─── EXTRACTED RECORDS ───

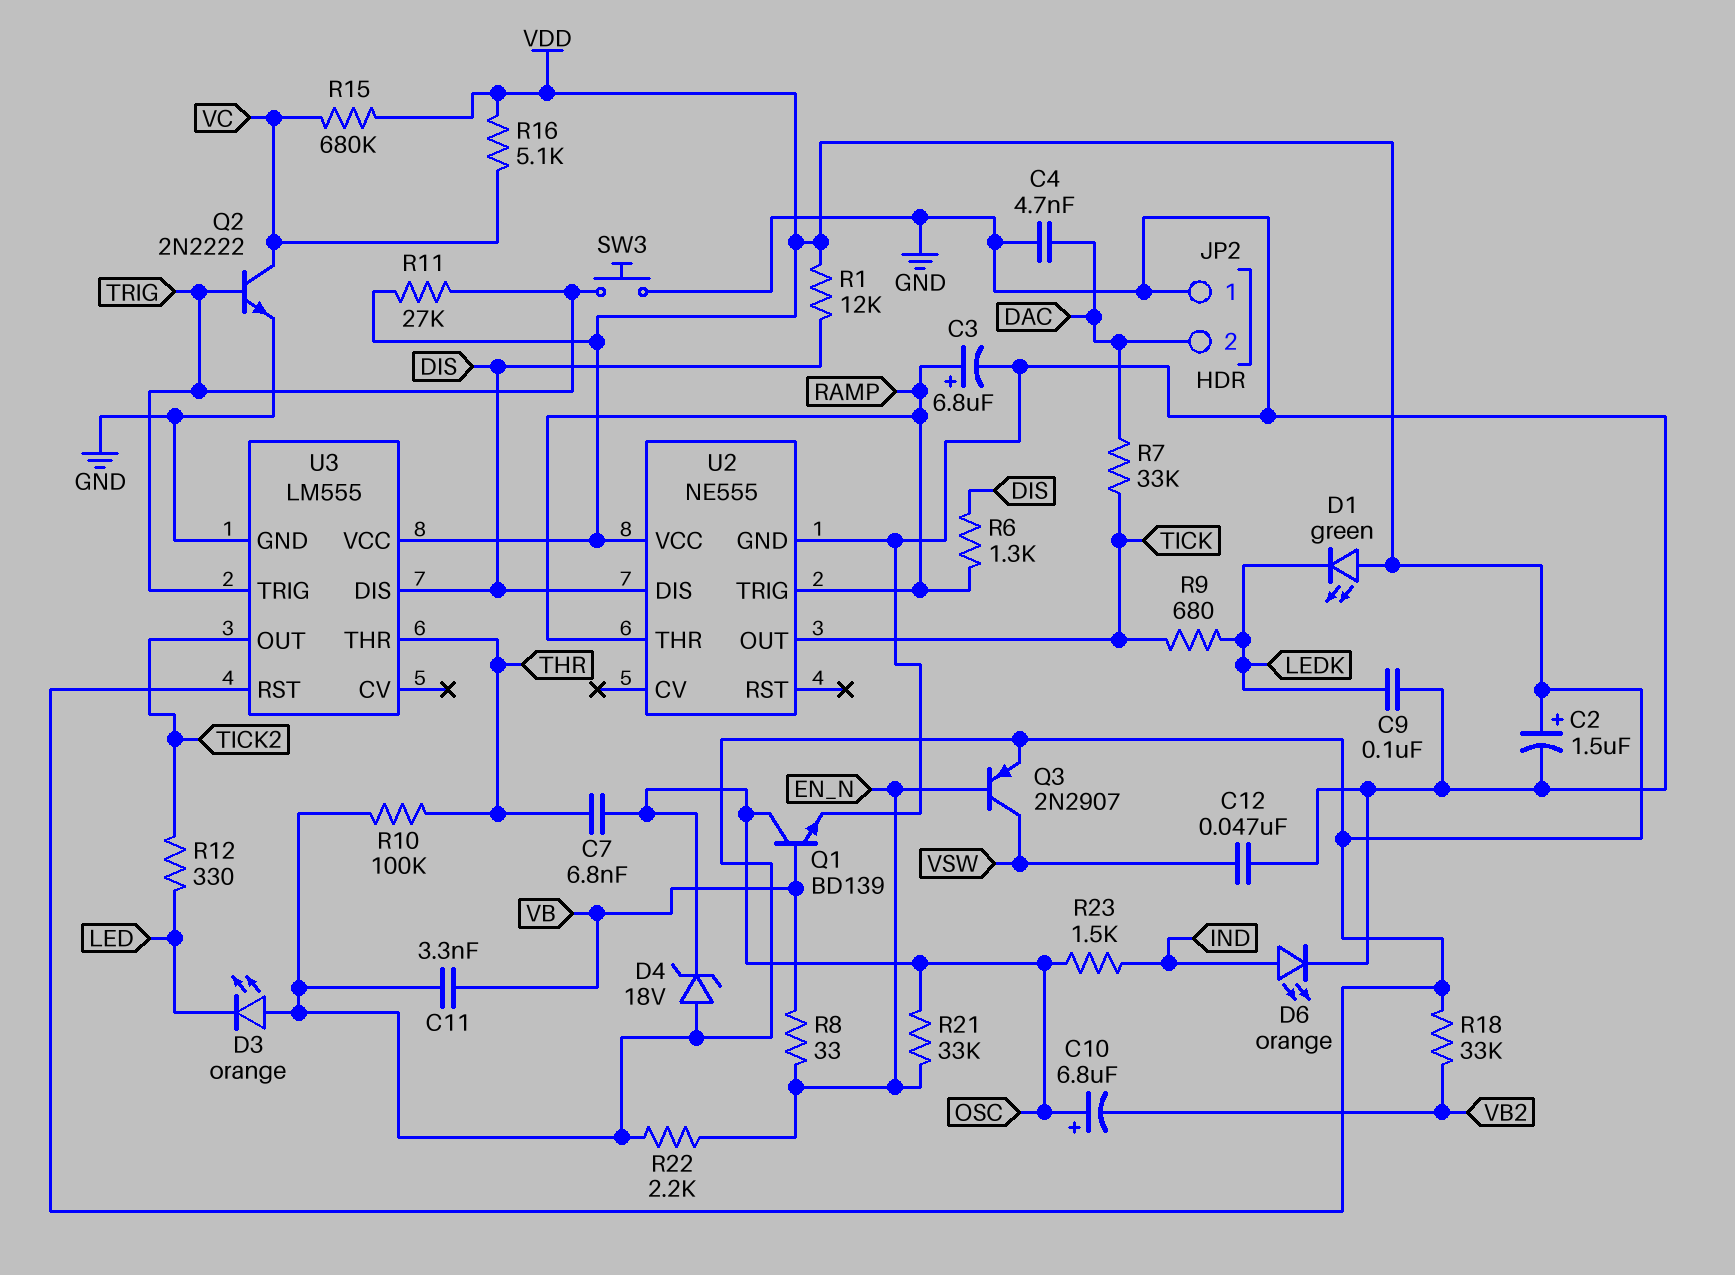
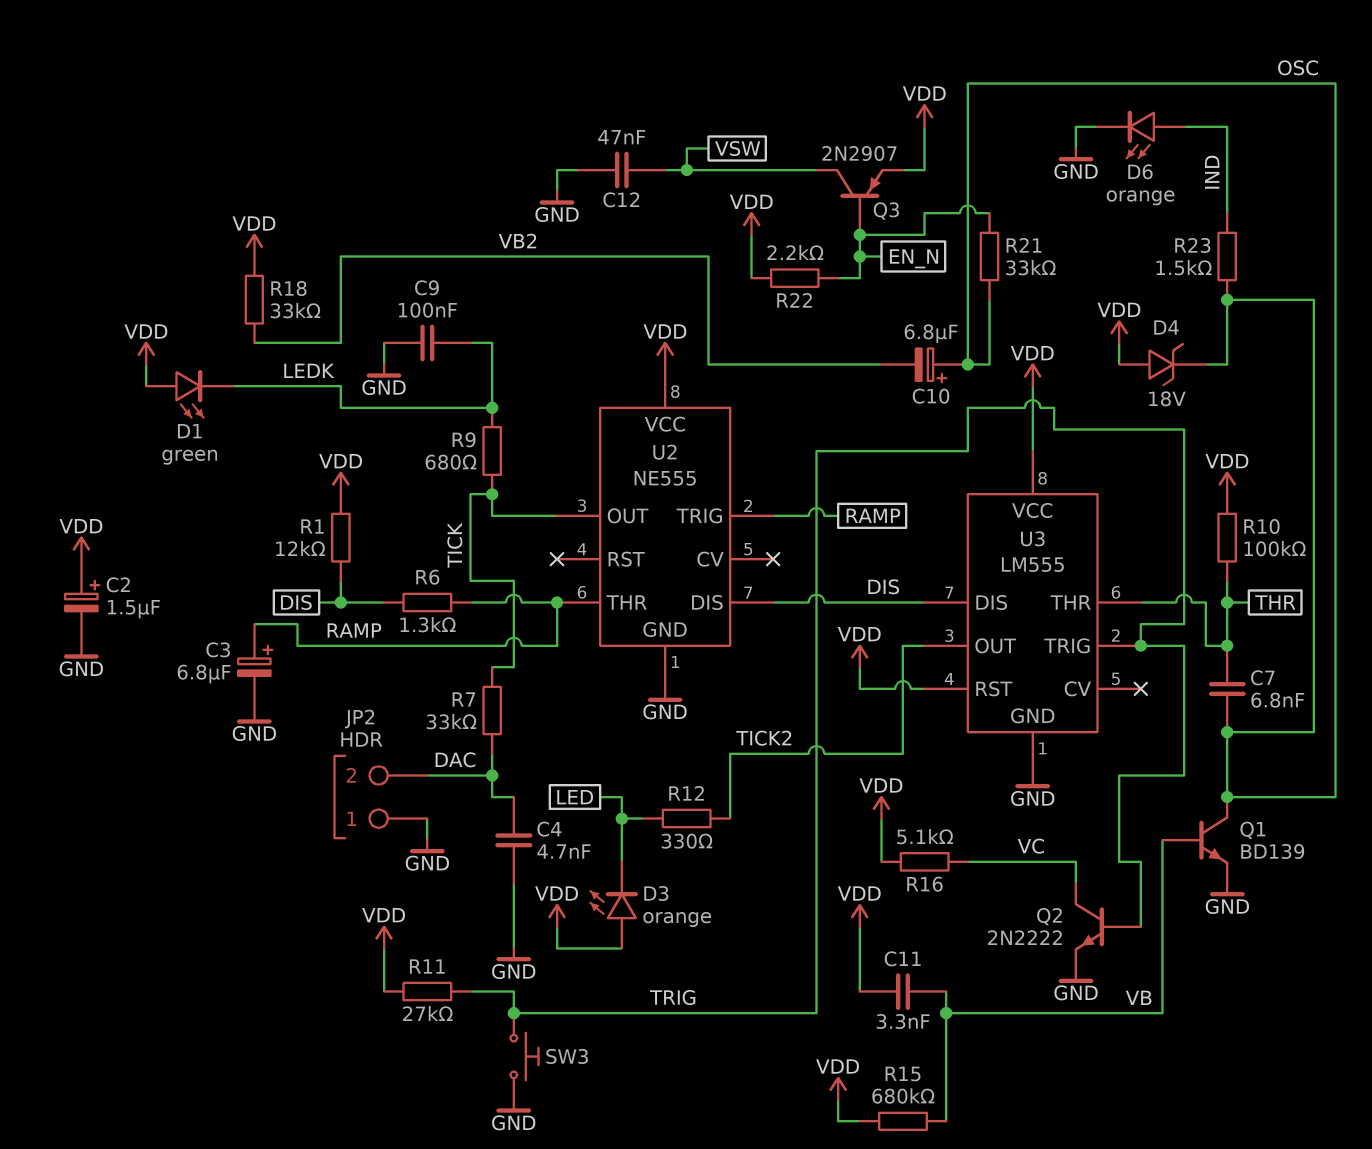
R8: 33 (EN_N, VB) -> none
R15: 680k (VC, VDD) -> 680k (VB, VDD)

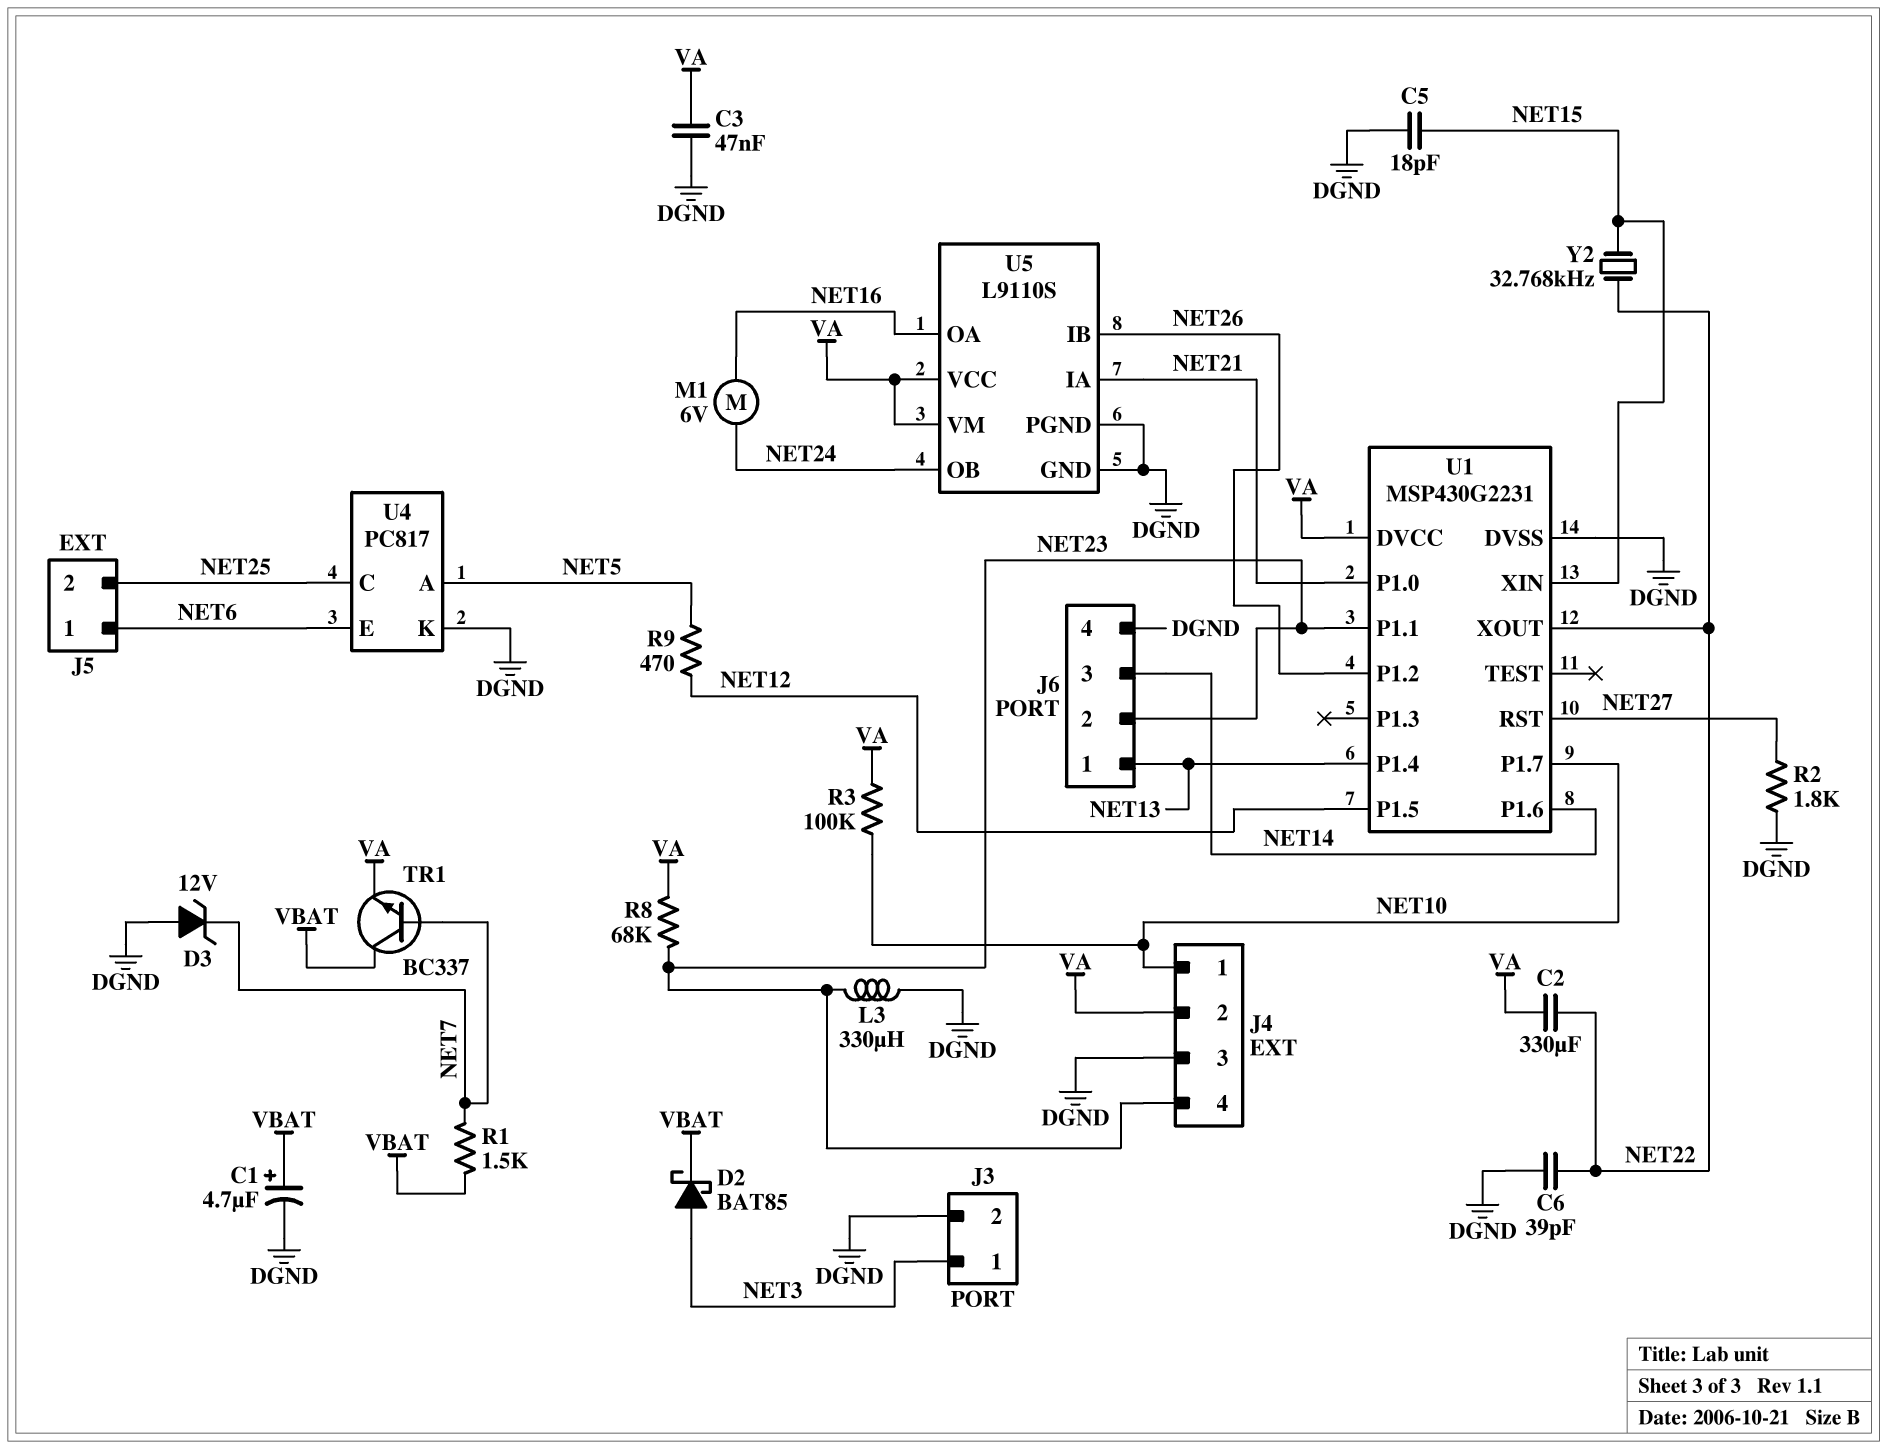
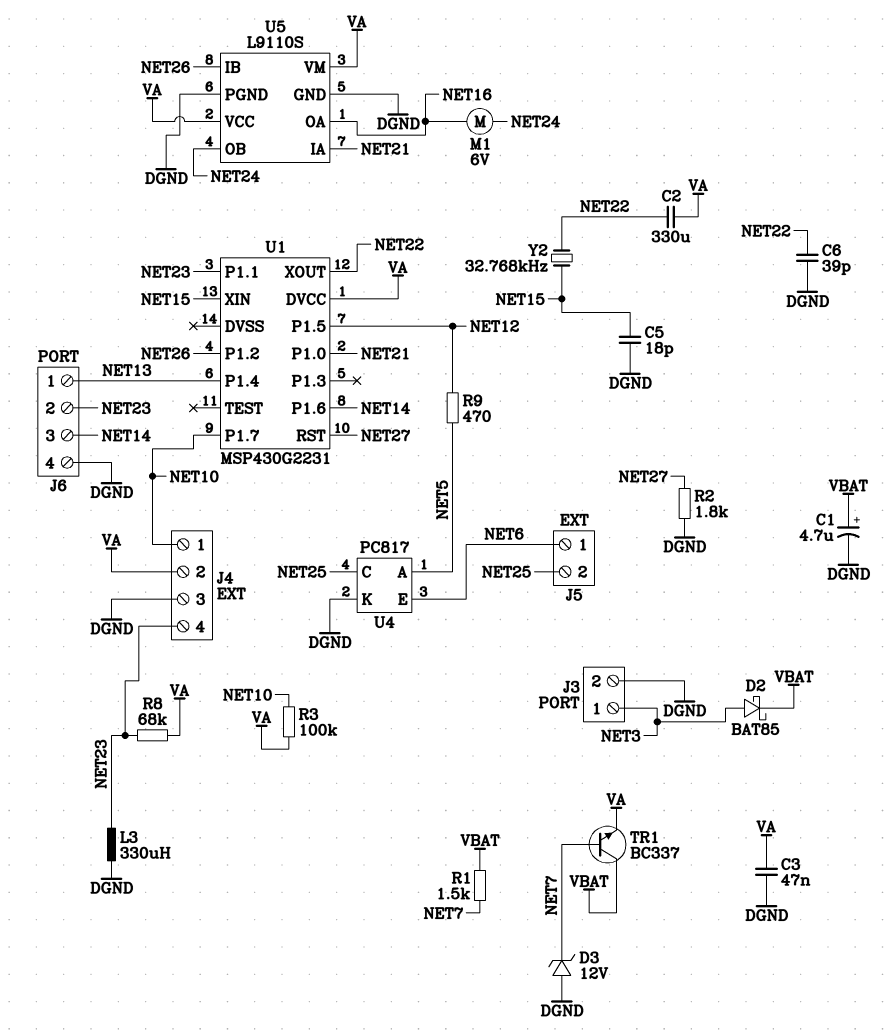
U1 pin DVSS: DGND -> none

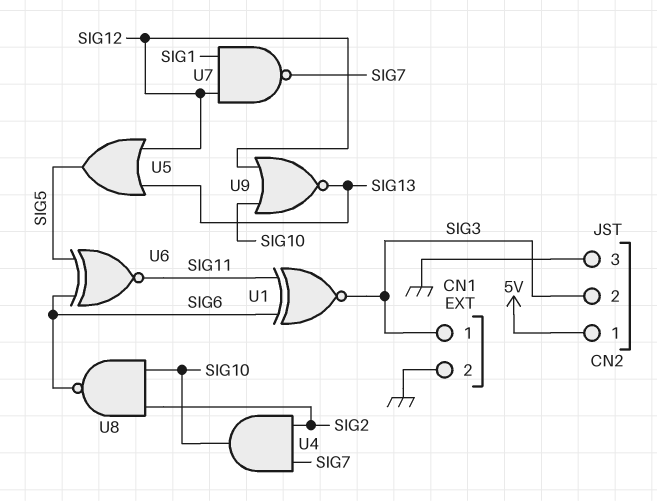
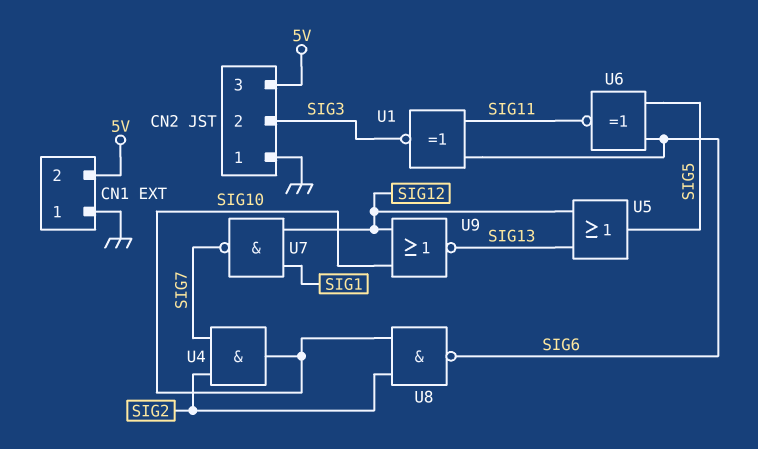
CN1 pin 1: SIG3 -> GND
CN1 pin 2: GND -> 5V
CN2 pin 1: 5V -> GND
CN2 pin 3: GND -> 5V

───

TRY IT:
Pictures excluded, output exactly the line that contains "U1 pin DVSS: DGND -> none" and every line after it to the end of the data above.

RESULT:
U1 pin DVSS: DGND -> none

CN1 pin 1: SIG3 -> GND
CN1 pin 2: GND -> 5V
CN2 pin 1: 5V -> GND
CN2 pin 3: GND -> 5V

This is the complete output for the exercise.